__INPUT DATA__.
-=-=-

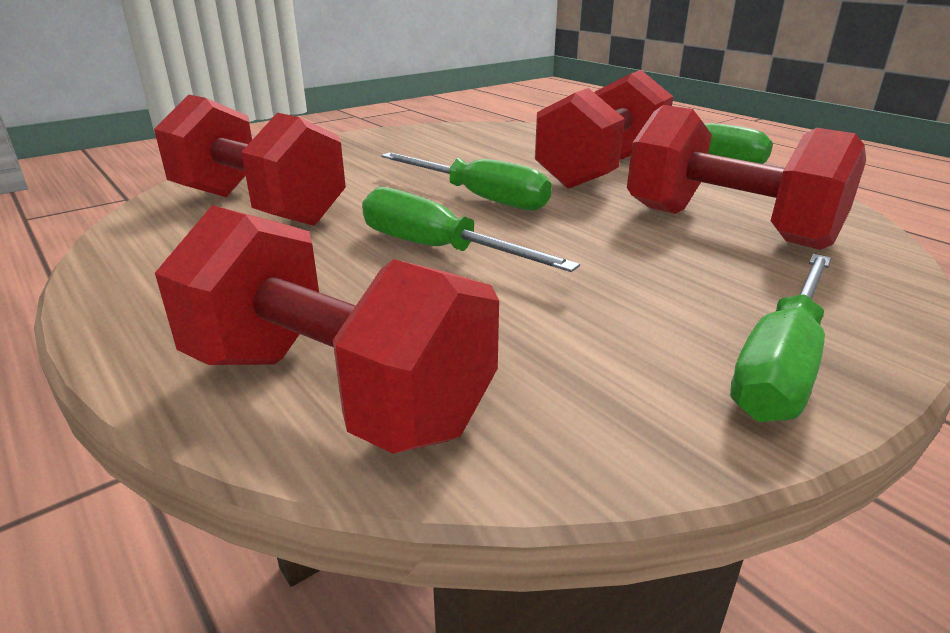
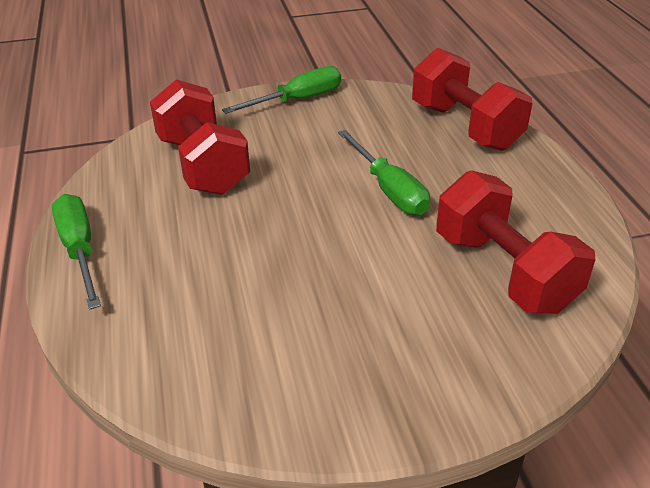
camera: 155 degrees left, 10 degrees up
(480, 198) = (326, 237): green screwdriver -> none
(601, 170) = (191, 252): red dumbbell -> none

-=-=-

__EXERCISE GOAL__.
Anywhere the listing shows the word "none", copy the full line.

__EXERCISE RESPONSE__.
(480, 198) = (326, 237): green screwdriver -> none
(601, 170) = (191, 252): red dumbbell -> none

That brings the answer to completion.